What you should do
Transcribe exactly each line of the entries, from the opening line to the line with "green brick D1:F2", with both of those lines included.

The records
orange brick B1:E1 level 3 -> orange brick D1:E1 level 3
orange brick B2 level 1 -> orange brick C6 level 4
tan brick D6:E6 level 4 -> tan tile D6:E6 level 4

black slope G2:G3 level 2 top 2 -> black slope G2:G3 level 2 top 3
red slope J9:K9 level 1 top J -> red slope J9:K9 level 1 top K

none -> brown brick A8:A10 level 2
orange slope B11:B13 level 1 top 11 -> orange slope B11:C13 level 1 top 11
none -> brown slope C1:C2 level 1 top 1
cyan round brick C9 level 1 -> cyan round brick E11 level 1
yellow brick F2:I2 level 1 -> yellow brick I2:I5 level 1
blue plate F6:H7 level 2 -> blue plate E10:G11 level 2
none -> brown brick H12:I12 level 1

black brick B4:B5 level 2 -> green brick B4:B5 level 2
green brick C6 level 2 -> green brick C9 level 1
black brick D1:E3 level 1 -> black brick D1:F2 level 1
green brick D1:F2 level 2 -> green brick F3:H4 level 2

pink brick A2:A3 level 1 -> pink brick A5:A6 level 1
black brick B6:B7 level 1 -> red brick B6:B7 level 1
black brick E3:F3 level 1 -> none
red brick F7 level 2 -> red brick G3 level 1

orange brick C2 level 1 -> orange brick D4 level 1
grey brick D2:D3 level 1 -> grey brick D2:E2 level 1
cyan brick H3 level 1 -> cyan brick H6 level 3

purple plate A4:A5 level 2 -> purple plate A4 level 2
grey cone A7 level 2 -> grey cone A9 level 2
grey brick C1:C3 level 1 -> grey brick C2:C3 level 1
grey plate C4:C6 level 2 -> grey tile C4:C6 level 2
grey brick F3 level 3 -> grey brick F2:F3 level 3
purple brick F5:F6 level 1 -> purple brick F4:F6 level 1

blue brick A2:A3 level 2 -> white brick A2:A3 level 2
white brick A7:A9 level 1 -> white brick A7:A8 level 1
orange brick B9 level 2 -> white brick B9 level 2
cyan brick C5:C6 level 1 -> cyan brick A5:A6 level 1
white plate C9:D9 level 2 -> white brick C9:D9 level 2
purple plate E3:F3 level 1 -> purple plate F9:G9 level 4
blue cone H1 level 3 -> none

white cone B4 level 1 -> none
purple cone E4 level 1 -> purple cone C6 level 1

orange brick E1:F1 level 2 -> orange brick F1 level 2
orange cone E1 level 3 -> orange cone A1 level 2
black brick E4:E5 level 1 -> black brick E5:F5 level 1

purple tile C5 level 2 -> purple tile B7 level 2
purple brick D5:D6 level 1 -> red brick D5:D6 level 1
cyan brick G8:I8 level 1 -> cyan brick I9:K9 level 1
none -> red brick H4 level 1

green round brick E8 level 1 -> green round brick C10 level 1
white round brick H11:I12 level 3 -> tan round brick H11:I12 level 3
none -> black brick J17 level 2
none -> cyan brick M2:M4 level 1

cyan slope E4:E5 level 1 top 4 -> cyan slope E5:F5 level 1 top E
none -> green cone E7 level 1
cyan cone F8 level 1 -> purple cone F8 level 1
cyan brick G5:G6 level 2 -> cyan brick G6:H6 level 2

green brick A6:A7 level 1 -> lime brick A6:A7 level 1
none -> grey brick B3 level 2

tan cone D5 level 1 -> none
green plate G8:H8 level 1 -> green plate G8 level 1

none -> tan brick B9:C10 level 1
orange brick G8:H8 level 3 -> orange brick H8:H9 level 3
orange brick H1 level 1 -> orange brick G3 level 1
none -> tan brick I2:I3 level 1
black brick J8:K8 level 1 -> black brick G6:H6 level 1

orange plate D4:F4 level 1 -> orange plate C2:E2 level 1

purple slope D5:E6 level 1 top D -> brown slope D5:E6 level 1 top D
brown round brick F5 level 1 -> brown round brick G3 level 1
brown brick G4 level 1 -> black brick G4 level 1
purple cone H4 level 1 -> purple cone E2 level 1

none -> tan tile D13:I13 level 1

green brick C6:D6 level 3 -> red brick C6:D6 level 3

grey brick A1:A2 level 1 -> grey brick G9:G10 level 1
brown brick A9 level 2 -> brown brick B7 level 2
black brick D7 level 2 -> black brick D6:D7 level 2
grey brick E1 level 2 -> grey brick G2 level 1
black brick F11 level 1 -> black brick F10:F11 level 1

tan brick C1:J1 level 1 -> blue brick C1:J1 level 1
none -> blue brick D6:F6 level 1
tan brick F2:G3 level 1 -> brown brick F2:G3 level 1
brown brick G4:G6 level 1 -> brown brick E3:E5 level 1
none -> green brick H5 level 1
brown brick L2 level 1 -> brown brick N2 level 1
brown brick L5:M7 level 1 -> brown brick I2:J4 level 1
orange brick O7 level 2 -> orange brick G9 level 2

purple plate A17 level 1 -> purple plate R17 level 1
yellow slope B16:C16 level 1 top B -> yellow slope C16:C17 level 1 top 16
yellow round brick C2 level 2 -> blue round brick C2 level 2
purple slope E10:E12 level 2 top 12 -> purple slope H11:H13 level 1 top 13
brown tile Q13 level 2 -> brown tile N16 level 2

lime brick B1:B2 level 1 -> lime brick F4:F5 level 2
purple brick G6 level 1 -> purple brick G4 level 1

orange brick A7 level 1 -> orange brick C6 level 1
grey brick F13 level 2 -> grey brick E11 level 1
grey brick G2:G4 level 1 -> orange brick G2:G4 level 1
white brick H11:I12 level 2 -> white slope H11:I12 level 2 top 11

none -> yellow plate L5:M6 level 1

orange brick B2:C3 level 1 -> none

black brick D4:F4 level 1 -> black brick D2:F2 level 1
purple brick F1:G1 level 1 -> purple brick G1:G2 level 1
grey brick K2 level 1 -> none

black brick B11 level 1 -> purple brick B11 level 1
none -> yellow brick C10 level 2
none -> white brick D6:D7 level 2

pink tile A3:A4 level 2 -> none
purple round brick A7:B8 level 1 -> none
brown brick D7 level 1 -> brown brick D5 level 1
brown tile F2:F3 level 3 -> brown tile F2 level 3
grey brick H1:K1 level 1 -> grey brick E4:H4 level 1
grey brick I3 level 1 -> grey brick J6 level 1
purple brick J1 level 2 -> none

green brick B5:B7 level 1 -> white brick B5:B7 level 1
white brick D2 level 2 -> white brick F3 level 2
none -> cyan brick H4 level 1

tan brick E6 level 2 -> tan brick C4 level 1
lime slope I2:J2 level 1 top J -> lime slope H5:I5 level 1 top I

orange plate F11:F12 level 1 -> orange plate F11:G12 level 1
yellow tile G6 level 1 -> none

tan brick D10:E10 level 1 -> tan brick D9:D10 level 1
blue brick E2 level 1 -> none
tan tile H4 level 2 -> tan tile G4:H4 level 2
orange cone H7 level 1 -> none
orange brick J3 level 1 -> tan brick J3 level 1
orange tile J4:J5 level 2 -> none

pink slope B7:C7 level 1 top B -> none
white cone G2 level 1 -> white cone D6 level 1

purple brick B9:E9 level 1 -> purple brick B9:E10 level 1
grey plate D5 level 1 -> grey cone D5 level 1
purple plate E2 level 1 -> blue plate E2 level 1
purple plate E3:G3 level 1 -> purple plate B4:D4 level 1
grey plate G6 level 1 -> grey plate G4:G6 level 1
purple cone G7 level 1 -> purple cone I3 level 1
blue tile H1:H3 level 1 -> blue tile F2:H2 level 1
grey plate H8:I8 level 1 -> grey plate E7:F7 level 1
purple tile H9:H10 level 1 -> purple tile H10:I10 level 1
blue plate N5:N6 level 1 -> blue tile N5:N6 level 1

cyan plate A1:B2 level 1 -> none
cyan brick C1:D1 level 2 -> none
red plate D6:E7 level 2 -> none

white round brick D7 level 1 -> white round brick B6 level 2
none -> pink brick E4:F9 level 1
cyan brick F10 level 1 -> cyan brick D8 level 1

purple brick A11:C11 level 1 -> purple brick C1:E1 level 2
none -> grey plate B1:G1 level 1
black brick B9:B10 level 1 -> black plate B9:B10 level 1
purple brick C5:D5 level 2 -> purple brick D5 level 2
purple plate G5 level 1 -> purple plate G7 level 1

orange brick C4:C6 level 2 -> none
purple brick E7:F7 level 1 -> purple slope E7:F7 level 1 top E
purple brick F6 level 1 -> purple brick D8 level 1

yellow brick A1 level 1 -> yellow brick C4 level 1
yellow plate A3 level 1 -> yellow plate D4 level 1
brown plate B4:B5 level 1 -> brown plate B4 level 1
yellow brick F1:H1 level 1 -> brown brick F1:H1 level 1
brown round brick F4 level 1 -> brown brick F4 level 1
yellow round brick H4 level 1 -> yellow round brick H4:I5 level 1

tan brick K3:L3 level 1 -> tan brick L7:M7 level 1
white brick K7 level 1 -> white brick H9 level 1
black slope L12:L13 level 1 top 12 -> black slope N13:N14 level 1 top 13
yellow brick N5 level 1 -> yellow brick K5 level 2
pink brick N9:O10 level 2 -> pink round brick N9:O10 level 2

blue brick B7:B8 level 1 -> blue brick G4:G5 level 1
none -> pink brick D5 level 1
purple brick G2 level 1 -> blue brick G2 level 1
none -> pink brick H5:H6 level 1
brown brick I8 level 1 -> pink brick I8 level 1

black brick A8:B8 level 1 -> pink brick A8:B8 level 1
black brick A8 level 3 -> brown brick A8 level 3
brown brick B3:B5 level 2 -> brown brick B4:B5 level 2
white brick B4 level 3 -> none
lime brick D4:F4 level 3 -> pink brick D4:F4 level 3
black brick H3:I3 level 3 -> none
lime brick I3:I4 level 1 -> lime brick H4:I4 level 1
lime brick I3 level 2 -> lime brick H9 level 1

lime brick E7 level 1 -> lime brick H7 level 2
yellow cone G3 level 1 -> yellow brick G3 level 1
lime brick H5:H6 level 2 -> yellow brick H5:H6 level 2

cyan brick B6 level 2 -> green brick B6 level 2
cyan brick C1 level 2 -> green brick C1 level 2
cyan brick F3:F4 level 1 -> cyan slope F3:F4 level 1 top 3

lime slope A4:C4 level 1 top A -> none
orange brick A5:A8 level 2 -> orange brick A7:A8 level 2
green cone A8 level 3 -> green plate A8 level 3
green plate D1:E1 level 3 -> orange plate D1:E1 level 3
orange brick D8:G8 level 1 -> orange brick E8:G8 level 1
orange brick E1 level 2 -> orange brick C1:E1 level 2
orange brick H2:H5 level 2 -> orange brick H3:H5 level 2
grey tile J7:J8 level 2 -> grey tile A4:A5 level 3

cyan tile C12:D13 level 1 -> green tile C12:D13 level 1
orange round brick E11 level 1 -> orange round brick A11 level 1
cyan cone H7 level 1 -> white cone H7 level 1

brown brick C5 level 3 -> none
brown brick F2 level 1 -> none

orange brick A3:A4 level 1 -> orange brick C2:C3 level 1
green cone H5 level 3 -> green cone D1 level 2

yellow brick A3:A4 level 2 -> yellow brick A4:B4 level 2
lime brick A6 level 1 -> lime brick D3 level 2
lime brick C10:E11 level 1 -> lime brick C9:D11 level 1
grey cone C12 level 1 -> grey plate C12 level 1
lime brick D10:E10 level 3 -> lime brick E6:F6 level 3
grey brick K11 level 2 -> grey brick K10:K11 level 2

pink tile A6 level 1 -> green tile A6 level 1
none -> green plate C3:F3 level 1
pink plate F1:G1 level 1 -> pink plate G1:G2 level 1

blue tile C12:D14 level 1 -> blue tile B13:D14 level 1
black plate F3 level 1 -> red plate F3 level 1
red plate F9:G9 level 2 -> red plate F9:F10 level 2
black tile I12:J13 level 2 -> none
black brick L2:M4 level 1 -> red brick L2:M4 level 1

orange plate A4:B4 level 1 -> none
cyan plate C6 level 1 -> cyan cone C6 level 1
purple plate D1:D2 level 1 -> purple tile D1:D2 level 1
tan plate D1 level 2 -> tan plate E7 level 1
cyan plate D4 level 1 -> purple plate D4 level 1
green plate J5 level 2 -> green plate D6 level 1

Reply
orange brick B1:E1 level 3 -> orange brick D1:E1 level 3
orange brick B2 level 1 -> orange brick C6 level 4
tan brick D6:E6 level 4 -> tan tile D6:E6 level 4

black slope G2:G3 level 2 top 2 -> black slope G2:G3 level 2 top 3
red slope J9:K9 level 1 top J -> red slope J9:K9 level 1 top K

none -> brown brick A8:A10 level 2
orange slope B11:B13 level 1 top 11 -> orange slope B11:C13 level 1 top 11
none -> brown slope C1:C2 level 1 top 1
cyan round brick C9 level 1 -> cyan round brick E11 level 1
yellow brick F2:I2 level 1 -> yellow brick I2:I5 level 1
blue plate F6:H7 level 2 -> blue plate E10:G11 level 2
none -> brown brick H12:I12 level 1

black brick B4:B5 level 2 -> green brick B4:B5 level 2
green brick C6 level 2 -> green brick C9 level 1
black brick D1:E3 level 1 -> black brick D1:F2 level 1
green brick D1:F2 level 2 -> green brick F3:H4 level 2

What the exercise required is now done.